╔══
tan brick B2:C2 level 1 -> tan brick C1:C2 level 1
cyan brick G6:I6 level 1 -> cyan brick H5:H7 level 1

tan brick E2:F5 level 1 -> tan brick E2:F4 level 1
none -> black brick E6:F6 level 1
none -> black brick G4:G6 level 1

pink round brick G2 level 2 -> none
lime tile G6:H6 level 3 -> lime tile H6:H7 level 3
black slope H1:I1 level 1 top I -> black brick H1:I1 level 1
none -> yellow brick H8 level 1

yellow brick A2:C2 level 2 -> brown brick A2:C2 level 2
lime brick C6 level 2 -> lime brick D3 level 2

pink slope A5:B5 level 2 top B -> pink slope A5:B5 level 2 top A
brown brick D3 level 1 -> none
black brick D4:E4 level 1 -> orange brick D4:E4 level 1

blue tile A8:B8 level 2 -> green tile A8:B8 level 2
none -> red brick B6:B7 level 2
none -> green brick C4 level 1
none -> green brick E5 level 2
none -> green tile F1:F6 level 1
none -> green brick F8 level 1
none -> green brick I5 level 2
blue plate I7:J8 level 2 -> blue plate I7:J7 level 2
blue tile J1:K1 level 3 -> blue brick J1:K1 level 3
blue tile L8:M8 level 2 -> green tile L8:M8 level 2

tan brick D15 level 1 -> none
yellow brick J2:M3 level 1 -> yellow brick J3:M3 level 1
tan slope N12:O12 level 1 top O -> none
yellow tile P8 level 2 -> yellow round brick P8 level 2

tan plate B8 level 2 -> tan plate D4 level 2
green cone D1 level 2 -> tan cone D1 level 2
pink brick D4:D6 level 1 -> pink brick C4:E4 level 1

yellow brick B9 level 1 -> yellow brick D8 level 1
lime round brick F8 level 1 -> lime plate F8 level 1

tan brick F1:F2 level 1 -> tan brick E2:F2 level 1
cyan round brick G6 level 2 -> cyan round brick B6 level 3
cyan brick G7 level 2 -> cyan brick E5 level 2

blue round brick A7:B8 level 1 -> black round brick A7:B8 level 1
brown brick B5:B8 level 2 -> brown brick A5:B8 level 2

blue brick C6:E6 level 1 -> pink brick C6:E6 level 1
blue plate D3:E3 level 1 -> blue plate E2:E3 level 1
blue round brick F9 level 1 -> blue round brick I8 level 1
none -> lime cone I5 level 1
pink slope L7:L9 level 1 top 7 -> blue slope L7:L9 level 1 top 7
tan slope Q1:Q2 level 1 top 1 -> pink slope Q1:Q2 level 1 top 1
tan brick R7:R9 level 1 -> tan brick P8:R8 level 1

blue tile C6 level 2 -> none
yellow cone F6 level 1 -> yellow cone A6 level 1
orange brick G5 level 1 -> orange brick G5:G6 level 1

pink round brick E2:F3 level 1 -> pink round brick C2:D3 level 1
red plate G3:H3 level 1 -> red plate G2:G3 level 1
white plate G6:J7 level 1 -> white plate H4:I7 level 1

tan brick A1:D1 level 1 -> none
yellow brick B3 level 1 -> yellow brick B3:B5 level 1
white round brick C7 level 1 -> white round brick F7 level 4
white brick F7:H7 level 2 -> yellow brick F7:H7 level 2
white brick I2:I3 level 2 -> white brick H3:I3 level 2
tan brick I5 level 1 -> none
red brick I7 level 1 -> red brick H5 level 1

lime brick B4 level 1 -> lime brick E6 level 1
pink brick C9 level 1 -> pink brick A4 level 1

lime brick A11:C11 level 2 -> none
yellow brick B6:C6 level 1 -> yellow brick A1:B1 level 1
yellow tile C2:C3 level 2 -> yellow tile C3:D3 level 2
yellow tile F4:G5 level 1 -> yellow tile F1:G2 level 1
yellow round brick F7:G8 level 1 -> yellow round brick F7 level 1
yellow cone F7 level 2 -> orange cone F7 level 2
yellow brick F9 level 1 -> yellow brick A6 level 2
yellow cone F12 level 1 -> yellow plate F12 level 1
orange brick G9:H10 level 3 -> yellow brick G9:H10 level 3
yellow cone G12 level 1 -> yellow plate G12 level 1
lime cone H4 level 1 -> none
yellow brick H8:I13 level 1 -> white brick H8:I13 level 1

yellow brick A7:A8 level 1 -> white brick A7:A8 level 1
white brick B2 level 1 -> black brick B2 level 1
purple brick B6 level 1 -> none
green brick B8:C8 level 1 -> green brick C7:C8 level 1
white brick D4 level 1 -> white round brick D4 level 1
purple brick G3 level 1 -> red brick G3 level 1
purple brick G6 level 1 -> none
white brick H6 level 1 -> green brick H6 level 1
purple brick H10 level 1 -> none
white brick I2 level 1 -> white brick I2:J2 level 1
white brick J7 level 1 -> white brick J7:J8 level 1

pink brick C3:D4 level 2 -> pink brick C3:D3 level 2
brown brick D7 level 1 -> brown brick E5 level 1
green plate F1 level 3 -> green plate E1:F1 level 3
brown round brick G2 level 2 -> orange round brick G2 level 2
╚══
## What the task asks
Would you please copy, word for word, everything above from the line containing "blue tile C6 level 2 -> none" down to the line containing "red brick I7 level 1 -> red brick H5 level 1", those two lines included?

## Worked solution
blue tile C6 level 2 -> none
yellow cone F6 level 1 -> yellow cone A6 level 1
orange brick G5 level 1 -> orange brick G5:G6 level 1

pink round brick E2:F3 level 1 -> pink round brick C2:D3 level 1
red plate G3:H3 level 1 -> red plate G2:G3 level 1
white plate G6:J7 level 1 -> white plate H4:I7 level 1

tan brick A1:D1 level 1 -> none
yellow brick B3 level 1 -> yellow brick B3:B5 level 1
white round brick C7 level 1 -> white round brick F7 level 4
white brick F7:H7 level 2 -> yellow brick F7:H7 level 2
white brick I2:I3 level 2 -> white brick H3:I3 level 2
tan brick I5 level 1 -> none
red brick I7 level 1 -> red brick H5 level 1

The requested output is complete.